> Required action: Would you filter these records and copy every line that has the word "emerald"?

*** Opening of Materials provided ***

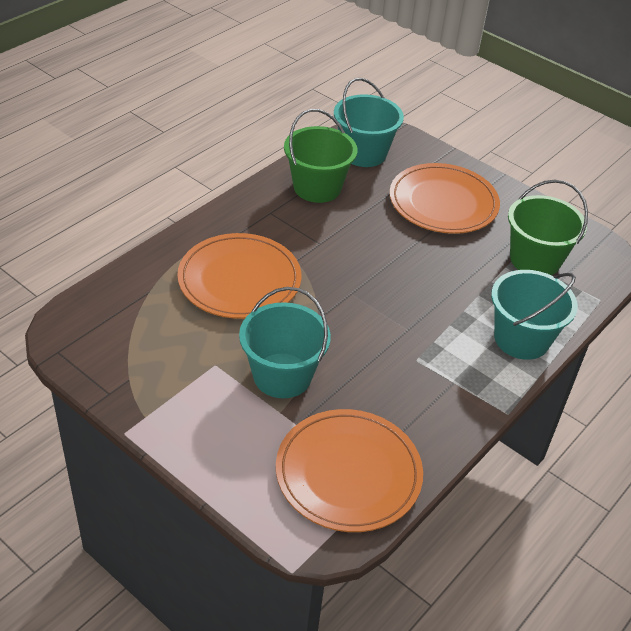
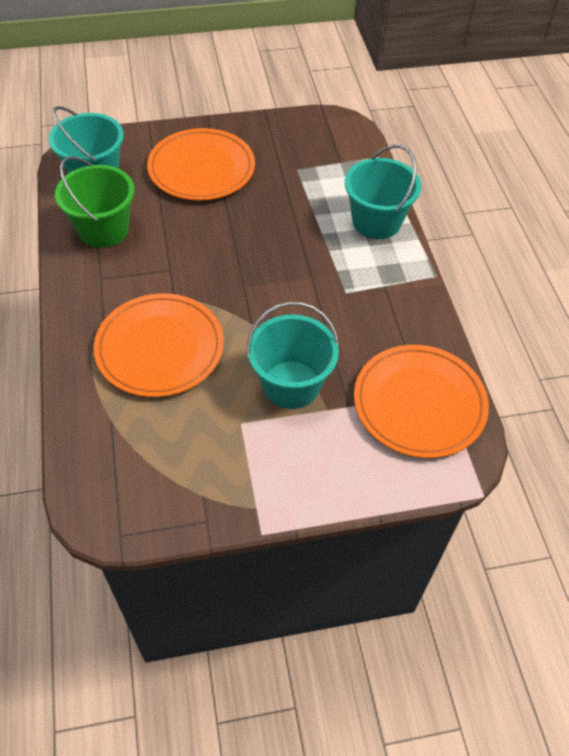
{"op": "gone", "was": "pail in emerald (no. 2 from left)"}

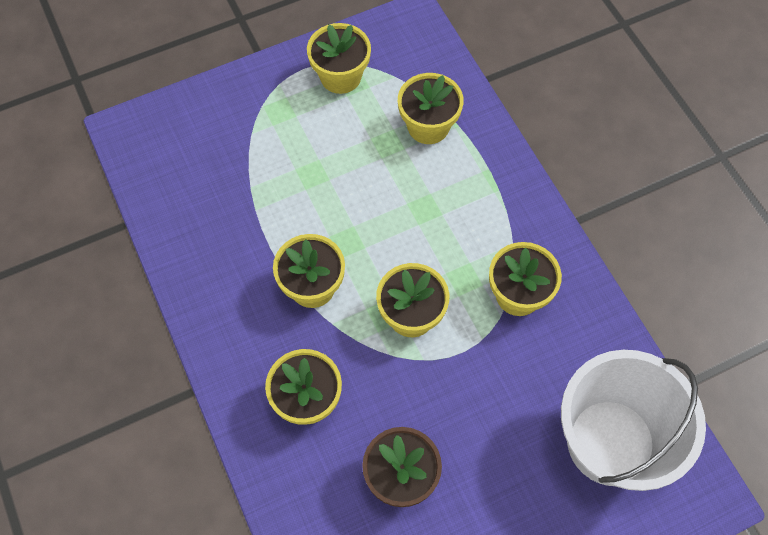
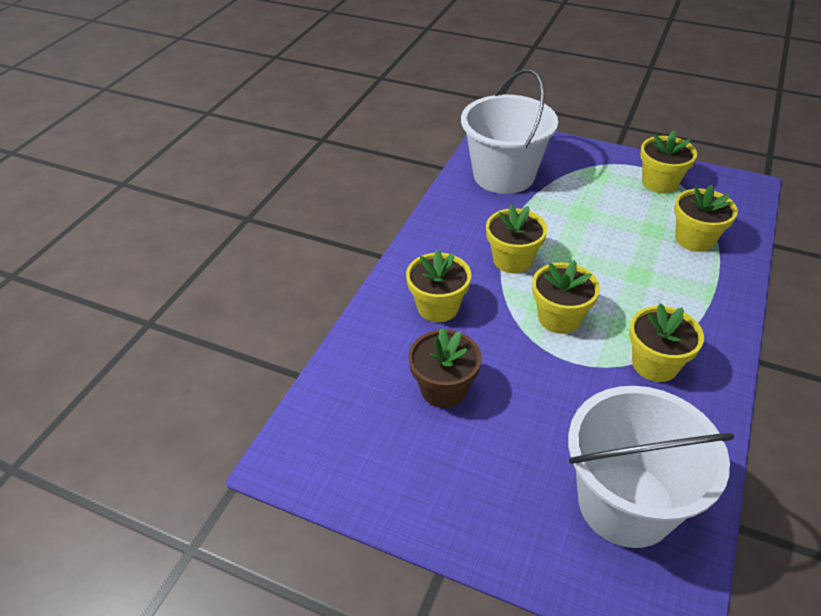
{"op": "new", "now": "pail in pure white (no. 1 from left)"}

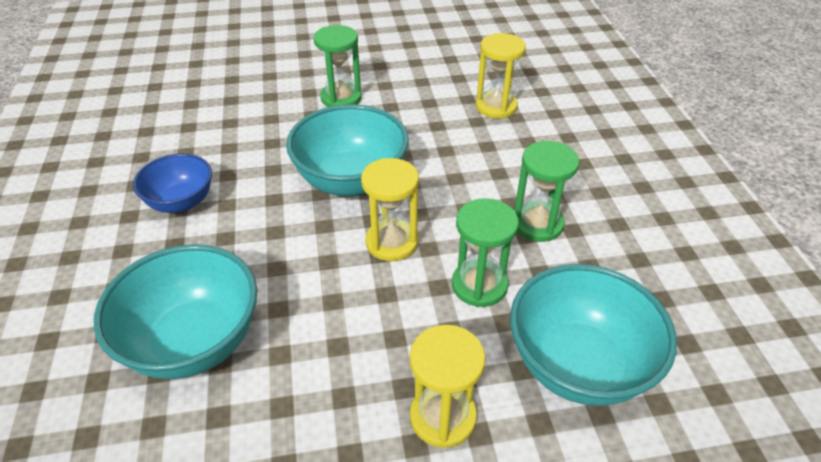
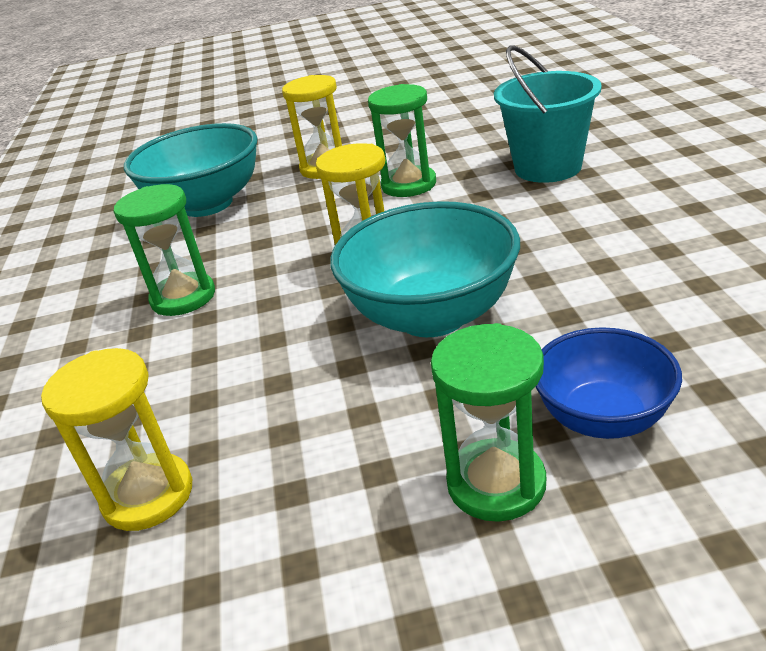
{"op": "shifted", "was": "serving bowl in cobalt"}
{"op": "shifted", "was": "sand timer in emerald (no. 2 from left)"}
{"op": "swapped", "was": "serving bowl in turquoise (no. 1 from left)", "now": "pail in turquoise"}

*** Close of Materials provided ***

> Output of the exercise:
{"op": "gone", "was": "pail in emerald (no. 2 from left)"}
{"op": "shifted", "was": "sand timer in emerald (no. 2 from left)"}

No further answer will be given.